Requirements
Reproduce exactly the final portion of the data: every line from the one containing "Find **stroma**." through the last line, inclusive.
--- Start Exercise materials ---
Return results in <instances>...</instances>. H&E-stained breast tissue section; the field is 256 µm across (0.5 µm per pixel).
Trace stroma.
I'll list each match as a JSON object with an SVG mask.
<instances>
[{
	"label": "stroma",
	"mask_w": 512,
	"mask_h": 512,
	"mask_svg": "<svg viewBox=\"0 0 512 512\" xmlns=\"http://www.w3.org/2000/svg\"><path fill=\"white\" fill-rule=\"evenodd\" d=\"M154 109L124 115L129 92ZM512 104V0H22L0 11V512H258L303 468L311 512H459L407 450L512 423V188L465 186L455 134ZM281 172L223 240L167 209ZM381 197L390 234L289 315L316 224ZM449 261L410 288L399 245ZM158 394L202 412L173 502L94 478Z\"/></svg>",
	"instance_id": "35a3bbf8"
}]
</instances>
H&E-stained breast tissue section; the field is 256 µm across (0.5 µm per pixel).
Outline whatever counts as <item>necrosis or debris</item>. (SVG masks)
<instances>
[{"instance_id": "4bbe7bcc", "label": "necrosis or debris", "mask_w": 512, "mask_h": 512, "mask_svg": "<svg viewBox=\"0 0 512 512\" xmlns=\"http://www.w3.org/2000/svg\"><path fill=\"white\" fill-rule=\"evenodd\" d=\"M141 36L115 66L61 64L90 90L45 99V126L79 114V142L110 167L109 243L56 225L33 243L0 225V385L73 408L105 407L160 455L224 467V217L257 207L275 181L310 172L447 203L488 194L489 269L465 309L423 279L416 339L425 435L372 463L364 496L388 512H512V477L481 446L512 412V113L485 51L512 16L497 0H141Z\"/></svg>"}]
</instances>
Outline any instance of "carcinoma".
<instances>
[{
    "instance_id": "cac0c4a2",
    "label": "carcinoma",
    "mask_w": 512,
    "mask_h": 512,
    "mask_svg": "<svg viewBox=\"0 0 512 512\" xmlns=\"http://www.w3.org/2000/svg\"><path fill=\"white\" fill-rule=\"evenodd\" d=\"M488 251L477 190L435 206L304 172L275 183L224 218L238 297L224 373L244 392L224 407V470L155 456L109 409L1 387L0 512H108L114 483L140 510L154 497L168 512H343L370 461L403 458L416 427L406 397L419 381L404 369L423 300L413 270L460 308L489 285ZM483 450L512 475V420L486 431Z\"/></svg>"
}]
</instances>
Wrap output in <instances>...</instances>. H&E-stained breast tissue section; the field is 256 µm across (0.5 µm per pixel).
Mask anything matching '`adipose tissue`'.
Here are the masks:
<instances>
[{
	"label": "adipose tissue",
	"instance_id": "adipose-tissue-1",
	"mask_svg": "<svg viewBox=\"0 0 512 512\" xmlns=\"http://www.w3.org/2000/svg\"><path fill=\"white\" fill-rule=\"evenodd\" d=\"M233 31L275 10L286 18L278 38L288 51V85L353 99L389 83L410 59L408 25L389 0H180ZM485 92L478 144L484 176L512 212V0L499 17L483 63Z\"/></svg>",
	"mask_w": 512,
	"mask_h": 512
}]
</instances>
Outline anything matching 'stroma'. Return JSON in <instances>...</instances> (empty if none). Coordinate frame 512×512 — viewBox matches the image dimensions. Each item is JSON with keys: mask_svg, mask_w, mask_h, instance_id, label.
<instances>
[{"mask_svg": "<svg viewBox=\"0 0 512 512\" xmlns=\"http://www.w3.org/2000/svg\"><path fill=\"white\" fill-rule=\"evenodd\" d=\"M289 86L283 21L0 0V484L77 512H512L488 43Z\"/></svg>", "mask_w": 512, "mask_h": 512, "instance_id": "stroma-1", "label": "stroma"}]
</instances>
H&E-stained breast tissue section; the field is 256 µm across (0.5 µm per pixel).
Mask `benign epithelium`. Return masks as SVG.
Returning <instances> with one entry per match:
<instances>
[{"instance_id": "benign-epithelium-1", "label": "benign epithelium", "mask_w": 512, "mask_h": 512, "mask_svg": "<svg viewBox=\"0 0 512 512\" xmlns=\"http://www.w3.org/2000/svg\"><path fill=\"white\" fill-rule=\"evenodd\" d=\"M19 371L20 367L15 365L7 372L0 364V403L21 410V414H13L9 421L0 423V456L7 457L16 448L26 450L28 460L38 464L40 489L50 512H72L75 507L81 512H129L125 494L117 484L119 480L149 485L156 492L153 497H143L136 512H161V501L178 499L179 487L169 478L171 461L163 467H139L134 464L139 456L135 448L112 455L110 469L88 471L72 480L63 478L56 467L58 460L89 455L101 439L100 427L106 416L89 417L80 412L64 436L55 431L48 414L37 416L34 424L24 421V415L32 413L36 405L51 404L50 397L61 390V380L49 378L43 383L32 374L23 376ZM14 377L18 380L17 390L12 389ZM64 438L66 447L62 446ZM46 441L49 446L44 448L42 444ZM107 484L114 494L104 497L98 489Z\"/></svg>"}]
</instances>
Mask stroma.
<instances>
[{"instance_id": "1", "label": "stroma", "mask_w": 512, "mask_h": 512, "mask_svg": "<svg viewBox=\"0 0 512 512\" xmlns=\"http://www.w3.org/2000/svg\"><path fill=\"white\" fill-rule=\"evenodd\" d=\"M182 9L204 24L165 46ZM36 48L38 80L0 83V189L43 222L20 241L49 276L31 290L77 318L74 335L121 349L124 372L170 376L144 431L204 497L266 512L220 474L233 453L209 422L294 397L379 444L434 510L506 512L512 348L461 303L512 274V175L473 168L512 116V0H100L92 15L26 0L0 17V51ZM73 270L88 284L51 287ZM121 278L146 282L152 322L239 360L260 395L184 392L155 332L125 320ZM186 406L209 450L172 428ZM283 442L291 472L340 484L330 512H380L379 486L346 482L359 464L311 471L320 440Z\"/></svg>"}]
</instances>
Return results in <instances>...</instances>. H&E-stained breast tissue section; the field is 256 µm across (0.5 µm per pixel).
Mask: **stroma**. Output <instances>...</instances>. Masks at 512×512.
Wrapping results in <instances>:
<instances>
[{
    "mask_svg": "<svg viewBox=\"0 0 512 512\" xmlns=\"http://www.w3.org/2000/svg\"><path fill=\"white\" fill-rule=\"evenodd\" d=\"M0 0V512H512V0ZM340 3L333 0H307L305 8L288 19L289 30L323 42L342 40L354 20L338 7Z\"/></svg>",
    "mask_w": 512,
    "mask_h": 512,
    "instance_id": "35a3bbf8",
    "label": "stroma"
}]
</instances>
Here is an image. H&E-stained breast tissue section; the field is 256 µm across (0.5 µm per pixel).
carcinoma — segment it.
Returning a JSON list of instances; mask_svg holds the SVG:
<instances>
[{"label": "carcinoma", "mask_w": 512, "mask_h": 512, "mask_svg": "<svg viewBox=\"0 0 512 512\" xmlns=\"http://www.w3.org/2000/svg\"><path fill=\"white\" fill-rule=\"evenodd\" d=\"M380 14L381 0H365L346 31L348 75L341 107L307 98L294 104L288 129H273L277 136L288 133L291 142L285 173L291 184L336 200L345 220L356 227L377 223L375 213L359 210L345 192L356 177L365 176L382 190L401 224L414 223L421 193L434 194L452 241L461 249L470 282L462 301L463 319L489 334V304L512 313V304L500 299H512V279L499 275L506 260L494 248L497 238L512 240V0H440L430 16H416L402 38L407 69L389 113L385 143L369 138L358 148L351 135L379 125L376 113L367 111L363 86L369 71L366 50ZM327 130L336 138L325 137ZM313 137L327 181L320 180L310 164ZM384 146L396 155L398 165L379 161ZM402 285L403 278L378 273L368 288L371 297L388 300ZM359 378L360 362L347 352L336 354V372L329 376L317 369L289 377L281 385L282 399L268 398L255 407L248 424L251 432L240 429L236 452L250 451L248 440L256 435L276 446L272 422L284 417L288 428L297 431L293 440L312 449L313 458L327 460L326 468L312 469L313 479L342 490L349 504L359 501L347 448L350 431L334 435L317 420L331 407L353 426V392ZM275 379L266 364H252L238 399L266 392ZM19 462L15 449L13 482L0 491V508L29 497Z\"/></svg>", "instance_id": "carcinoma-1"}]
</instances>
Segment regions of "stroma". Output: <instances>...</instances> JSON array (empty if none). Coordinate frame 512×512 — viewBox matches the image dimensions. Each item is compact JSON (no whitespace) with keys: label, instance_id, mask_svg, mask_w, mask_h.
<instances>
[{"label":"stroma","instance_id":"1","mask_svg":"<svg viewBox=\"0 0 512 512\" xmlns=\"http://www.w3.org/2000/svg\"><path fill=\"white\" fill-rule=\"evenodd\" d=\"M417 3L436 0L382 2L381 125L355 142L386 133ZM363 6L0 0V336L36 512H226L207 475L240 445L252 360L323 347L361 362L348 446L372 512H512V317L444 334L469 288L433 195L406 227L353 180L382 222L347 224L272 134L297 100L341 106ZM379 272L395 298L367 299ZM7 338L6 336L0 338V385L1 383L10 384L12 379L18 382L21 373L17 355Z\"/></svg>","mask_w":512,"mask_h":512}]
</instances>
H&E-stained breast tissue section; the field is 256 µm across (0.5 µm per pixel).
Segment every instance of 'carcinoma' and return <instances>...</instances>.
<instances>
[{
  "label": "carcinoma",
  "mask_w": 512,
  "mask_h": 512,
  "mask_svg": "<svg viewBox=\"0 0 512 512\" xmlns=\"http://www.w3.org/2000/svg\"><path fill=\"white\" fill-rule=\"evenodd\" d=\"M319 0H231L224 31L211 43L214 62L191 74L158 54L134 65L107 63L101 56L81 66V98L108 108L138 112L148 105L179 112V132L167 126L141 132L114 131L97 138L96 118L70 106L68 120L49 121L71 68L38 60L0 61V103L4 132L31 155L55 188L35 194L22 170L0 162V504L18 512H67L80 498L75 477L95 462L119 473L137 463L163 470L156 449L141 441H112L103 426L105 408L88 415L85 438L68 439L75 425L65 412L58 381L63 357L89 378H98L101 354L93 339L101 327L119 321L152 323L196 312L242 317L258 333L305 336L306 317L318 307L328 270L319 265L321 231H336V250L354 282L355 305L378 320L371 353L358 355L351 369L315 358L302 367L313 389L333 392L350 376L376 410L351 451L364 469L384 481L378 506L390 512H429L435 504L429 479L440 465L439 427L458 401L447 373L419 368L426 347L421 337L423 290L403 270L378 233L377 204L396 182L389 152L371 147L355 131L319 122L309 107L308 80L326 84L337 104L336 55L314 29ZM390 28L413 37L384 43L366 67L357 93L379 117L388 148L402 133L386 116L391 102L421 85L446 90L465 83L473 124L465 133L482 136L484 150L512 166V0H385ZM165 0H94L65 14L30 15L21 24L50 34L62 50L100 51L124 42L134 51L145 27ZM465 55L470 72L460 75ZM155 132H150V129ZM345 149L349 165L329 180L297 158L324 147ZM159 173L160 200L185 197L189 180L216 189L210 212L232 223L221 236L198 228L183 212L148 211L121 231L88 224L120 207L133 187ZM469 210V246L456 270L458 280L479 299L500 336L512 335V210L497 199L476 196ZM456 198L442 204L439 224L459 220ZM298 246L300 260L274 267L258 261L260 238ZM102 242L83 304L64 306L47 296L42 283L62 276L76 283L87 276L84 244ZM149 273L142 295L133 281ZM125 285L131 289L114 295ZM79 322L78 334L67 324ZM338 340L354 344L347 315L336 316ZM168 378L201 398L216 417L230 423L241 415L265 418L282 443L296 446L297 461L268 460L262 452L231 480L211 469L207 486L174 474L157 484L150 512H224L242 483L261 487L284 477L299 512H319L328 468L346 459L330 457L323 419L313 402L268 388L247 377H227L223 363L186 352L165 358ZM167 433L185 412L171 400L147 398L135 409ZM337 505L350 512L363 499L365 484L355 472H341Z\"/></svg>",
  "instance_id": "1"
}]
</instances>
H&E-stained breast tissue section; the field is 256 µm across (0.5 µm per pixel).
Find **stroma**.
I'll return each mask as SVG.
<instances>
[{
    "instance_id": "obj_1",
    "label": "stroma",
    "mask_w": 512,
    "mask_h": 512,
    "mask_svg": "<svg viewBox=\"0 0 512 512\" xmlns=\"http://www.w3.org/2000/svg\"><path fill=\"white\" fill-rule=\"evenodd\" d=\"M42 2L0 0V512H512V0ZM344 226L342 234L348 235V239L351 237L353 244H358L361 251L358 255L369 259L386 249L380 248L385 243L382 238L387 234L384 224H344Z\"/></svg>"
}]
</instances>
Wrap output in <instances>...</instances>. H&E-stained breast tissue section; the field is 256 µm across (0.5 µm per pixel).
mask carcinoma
--- End Exercise materials ---
The response
Find **stroma**.
I'll return each mask as SVG.
<instances>
[{
    "instance_id": "obj_1",
    "label": "stroma",
    "mask_w": 512,
    "mask_h": 512,
    "mask_svg": "<svg viewBox=\"0 0 512 512\" xmlns=\"http://www.w3.org/2000/svg\"><path fill=\"white\" fill-rule=\"evenodd\" d=\"M42 2L0 0V512H512V0ZM344 226L342 234L348 235V239L351 237L353 244H358L361 251L358 255L369 259L386 249L380 248L385 243L382 238L387 234L384 224H344Z\"/></svg>"
}]
</instances>
Wrap output in <instances>...</instances>. H&E-stained breast tissue section; the field is 256 µm across (0.5 µm per pixel).
mask carcinoma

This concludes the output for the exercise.